Could you set down the records below exactly as they are, with no pictures?

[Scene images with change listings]
========
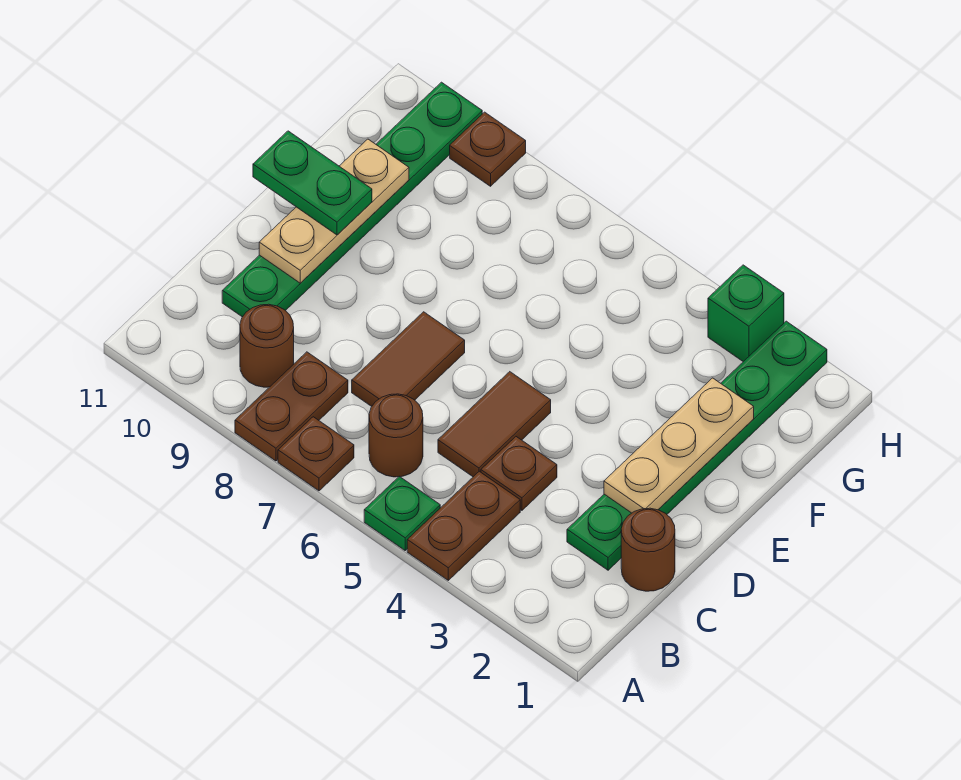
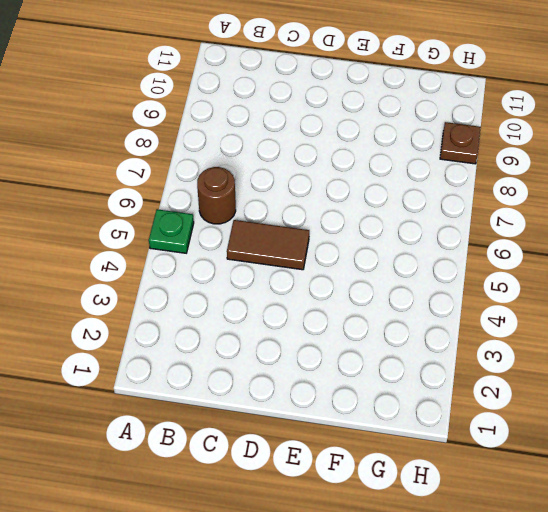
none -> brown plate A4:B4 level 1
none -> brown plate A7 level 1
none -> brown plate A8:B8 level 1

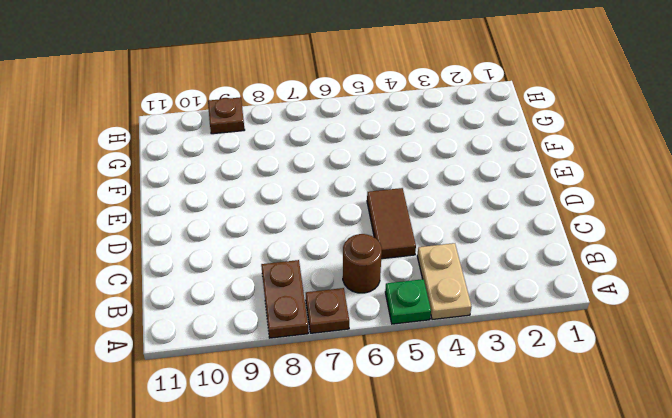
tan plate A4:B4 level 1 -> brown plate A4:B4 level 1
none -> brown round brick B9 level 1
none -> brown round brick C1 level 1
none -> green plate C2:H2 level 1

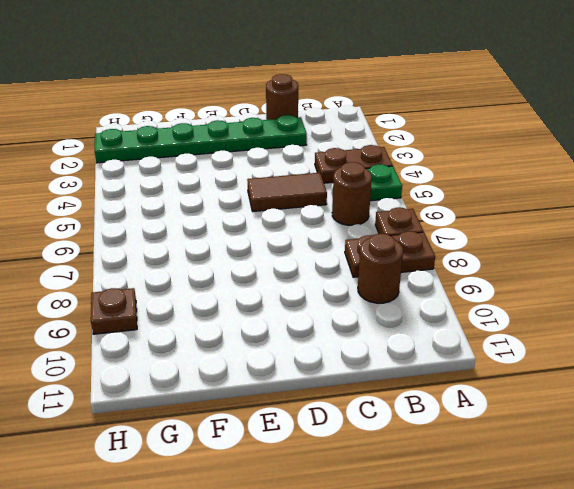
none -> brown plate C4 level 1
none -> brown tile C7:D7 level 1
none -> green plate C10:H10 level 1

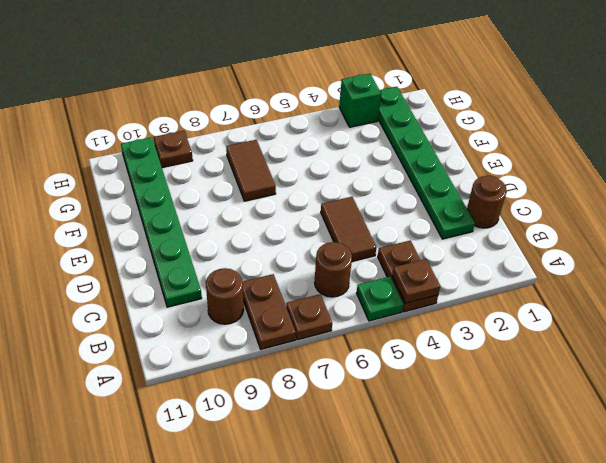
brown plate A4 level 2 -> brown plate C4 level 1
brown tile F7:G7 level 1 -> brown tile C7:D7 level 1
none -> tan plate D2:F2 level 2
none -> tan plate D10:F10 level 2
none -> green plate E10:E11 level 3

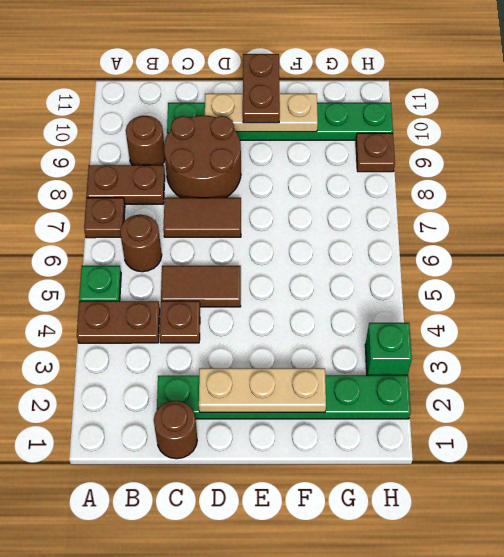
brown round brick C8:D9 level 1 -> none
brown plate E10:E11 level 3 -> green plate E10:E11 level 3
========
Solution to the exercise:
none -> brown plate A4:B4 level 1
none -> brown plate A7 level 1
none -> brown plate A8:B8 level 1

tan plate A4:B4 level 1 -> brown plate A4:B4 level 1
none -> brown round brick B9 level 1
none -> brown round brick C1 level 1
none -> green plate C2:H2 level 1

none -> brown plate C4 level 1
none -> brown tile C7:D7 level 1
none -> green plate C10:H10 level 1

brown plate A4 level 2 -> brown plate C4 level 1
brown tile F7:G7 level 1 -> brown tile C7:D7 level 1
none -> tan plate D2:F2 level 2
none -> tan plate D10:F10 level 2
none -> green plate E10:E11 level 3

brown round brick C8:D9 level 1 -> none
brown plate E10:E11 level 3 -> green plate E10:E11 level 3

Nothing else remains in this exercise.